(Provided data)

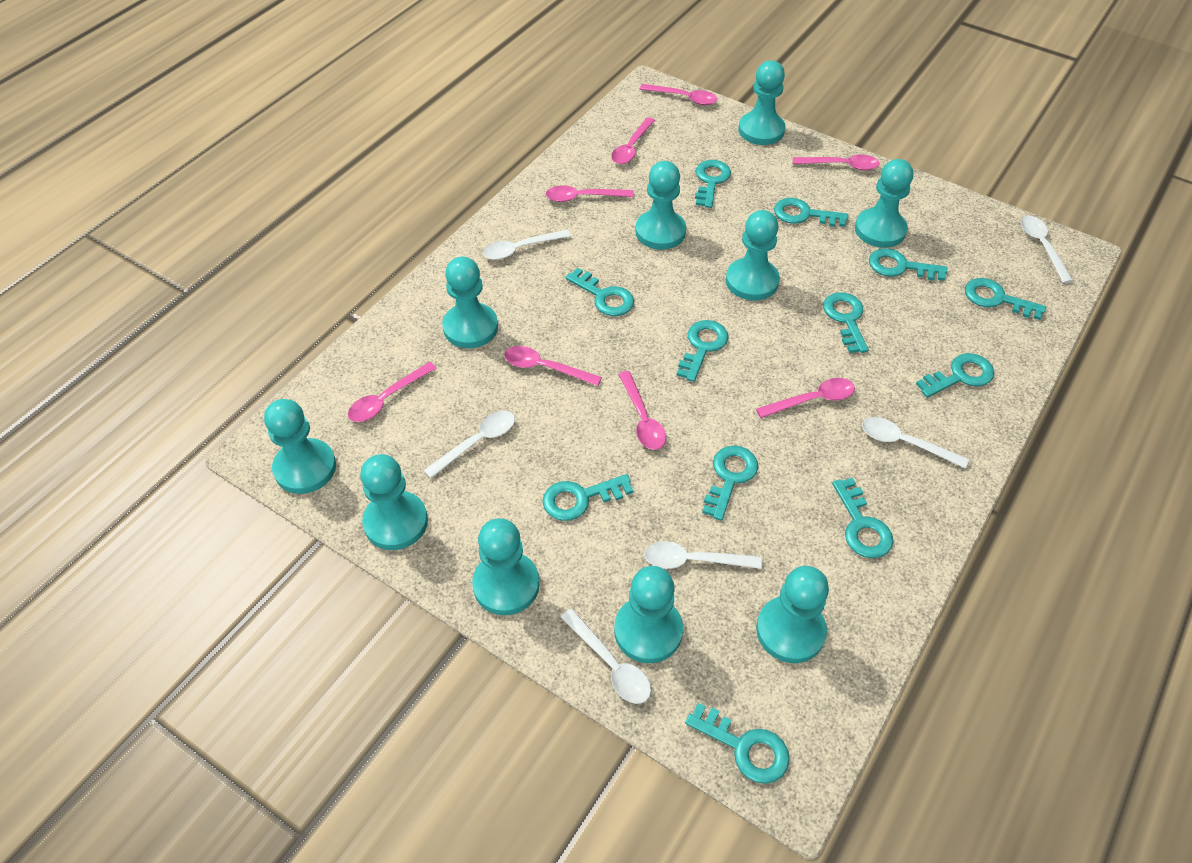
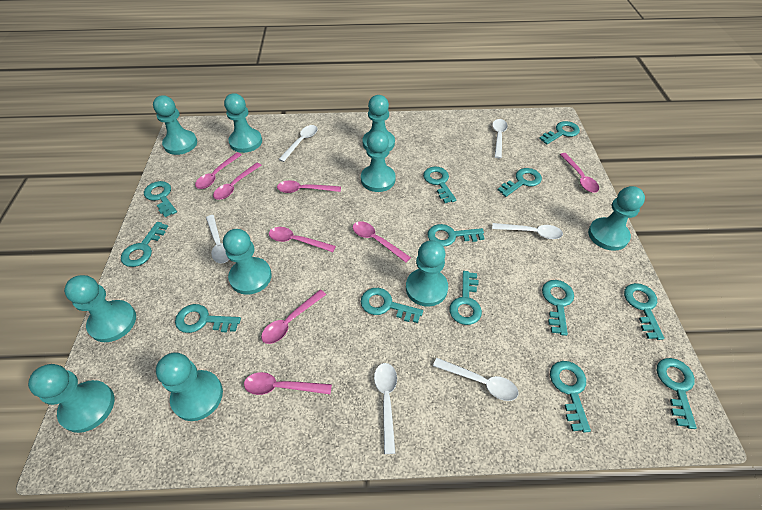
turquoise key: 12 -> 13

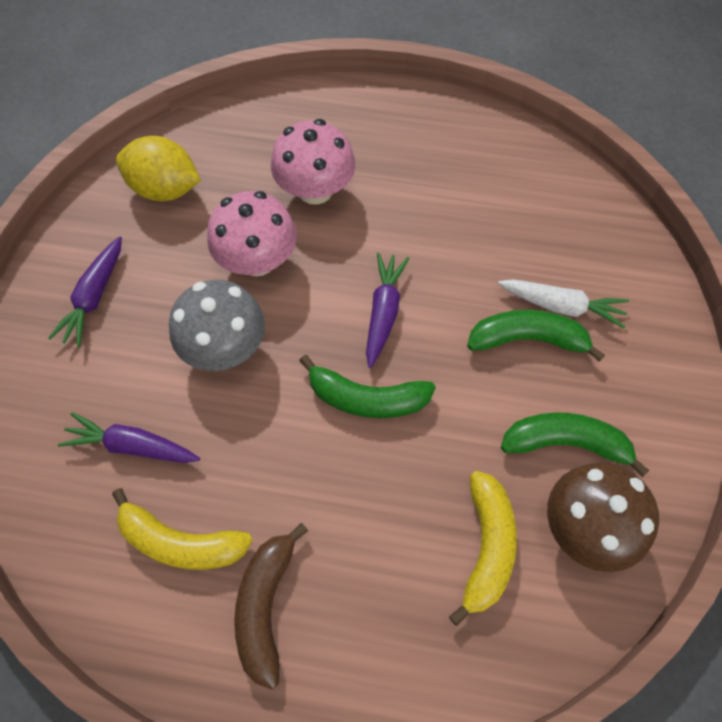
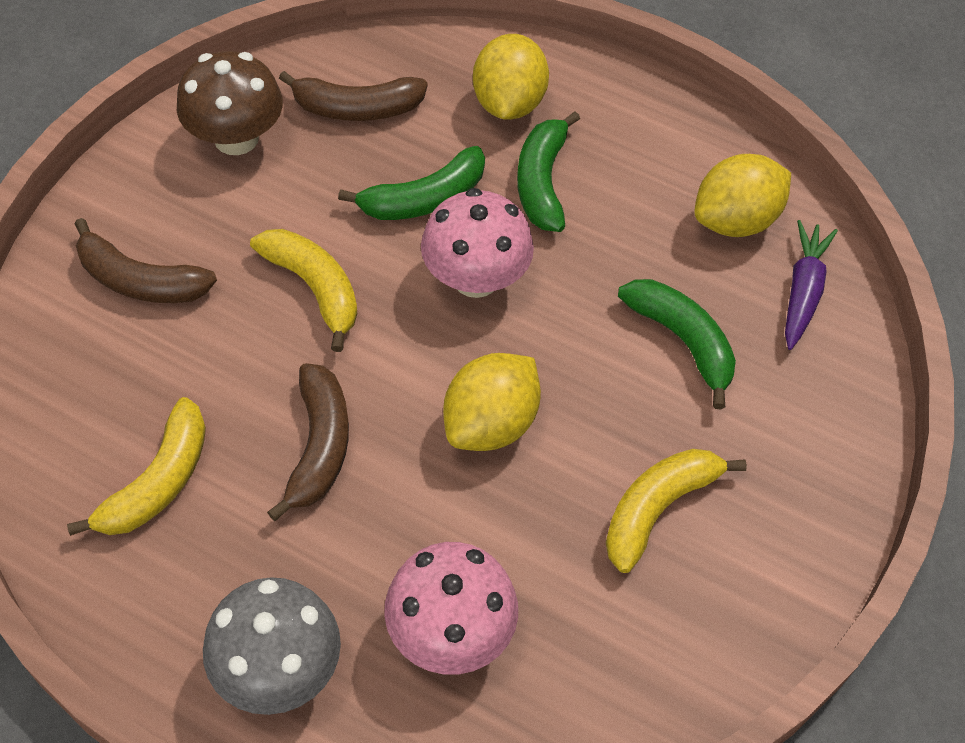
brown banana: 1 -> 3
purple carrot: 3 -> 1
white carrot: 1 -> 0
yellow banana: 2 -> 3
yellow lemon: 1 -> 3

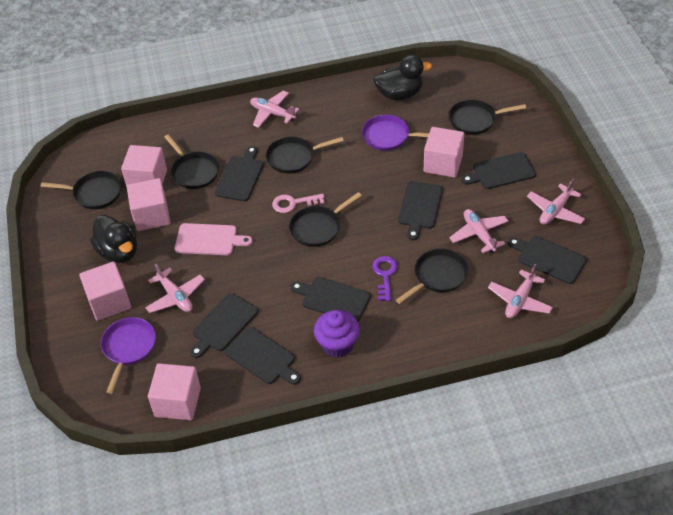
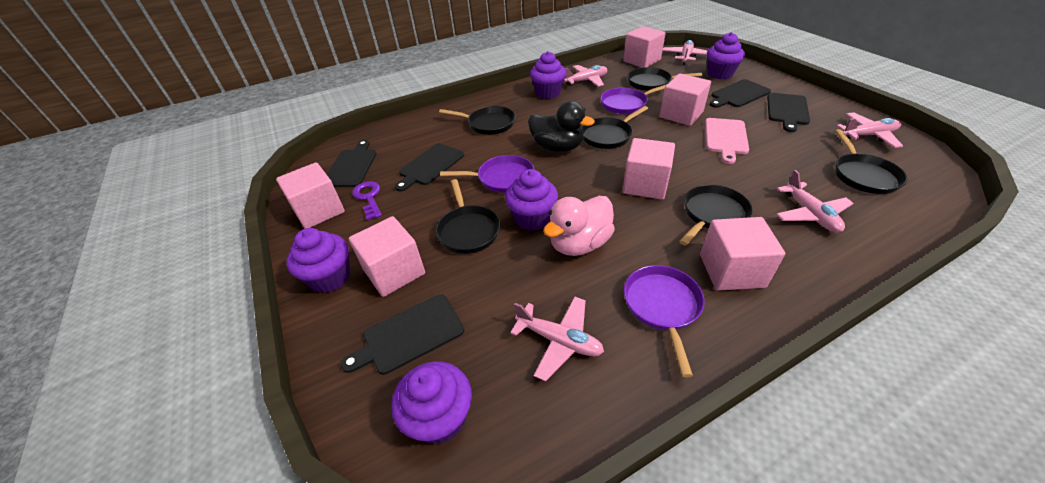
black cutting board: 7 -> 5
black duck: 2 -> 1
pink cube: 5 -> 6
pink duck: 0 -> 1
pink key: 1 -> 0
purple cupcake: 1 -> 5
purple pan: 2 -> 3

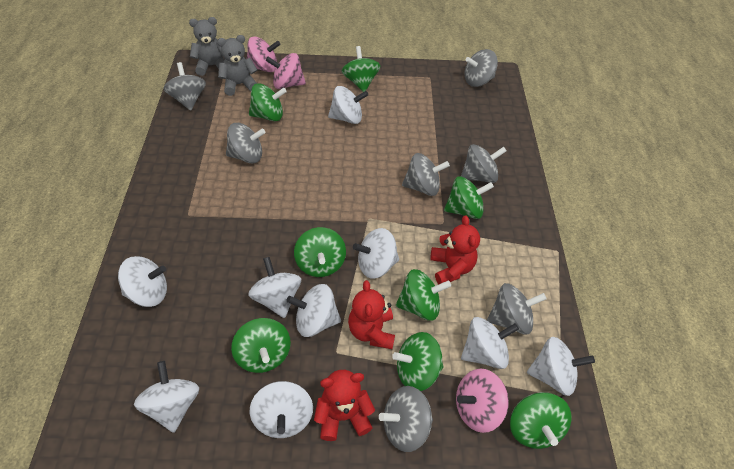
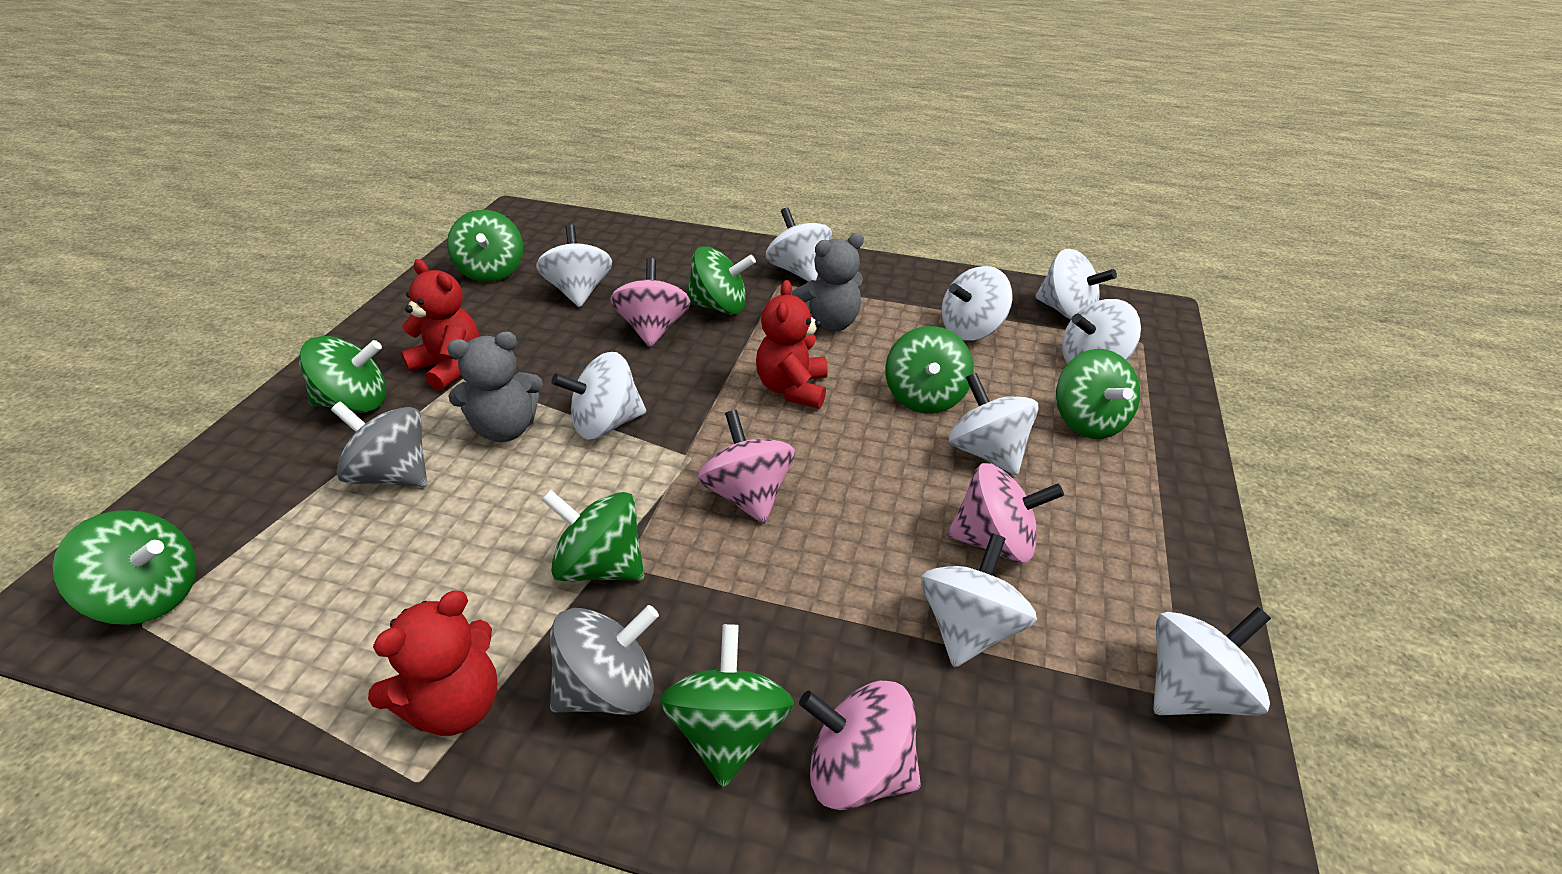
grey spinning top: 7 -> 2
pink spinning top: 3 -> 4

(End Provided data)

Action item | Copy out every line of the data that includes "spinning".

Problem solution |
grey spinning top: 7 -> 2
pink spinning top: 3 -> 4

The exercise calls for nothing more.